+++ Items +++

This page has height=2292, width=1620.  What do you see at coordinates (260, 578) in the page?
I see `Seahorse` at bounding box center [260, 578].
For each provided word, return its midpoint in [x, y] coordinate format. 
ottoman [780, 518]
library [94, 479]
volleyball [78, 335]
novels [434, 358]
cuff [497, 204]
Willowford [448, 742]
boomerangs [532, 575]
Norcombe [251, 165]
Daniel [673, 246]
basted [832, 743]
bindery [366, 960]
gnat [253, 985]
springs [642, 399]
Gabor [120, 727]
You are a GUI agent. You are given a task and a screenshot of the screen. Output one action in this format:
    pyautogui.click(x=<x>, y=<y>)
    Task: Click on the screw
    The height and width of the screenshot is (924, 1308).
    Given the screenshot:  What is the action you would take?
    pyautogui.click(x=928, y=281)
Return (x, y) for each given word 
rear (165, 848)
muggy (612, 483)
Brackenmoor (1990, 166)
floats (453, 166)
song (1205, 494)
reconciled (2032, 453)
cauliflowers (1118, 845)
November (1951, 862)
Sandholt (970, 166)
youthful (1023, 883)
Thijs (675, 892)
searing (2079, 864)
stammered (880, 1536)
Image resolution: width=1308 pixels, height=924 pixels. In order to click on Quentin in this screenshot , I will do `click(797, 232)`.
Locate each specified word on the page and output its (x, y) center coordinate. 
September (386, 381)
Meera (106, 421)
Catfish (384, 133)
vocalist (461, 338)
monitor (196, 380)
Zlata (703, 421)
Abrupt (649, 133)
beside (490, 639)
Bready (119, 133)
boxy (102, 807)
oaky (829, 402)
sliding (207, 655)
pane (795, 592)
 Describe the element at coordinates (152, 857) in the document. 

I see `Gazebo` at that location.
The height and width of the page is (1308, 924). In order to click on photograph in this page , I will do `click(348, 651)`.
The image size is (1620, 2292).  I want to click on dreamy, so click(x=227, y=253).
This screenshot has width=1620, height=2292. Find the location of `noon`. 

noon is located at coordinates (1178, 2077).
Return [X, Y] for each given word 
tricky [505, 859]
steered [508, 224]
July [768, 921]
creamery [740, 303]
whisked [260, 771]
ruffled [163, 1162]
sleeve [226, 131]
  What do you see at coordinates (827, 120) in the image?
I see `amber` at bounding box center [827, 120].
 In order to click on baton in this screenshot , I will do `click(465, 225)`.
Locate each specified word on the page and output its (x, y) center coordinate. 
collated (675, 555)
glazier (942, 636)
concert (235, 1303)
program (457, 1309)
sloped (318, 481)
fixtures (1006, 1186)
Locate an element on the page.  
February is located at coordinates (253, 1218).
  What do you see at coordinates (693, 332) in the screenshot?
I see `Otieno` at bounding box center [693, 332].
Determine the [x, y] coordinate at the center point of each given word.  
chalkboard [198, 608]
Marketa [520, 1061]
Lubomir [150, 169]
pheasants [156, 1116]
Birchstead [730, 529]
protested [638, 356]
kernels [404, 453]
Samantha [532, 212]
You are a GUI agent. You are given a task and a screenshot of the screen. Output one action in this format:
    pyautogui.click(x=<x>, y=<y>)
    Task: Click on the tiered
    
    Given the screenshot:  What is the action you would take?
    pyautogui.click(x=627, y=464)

+++

→ **Given problem**
Copy out, word for word, the stretch of the items above that starts with the line containing "oaky (829, 402)" and ends with the line containing "The image size", both of those lines included.

→ **Finished task**
oaky (829, 402)
sliding (207, 655)
pane (795, 592)
 Describe the element at coordinates (152, 857) in the document. 

I see `Gazebo` at that location.
The height and width of the page is (1308, 924). In order to click on photograph in this page , I will do `click(348, 651)`.
The image size is (1620, 2292).  I want to click on dreamy, so click(x=227, y=253).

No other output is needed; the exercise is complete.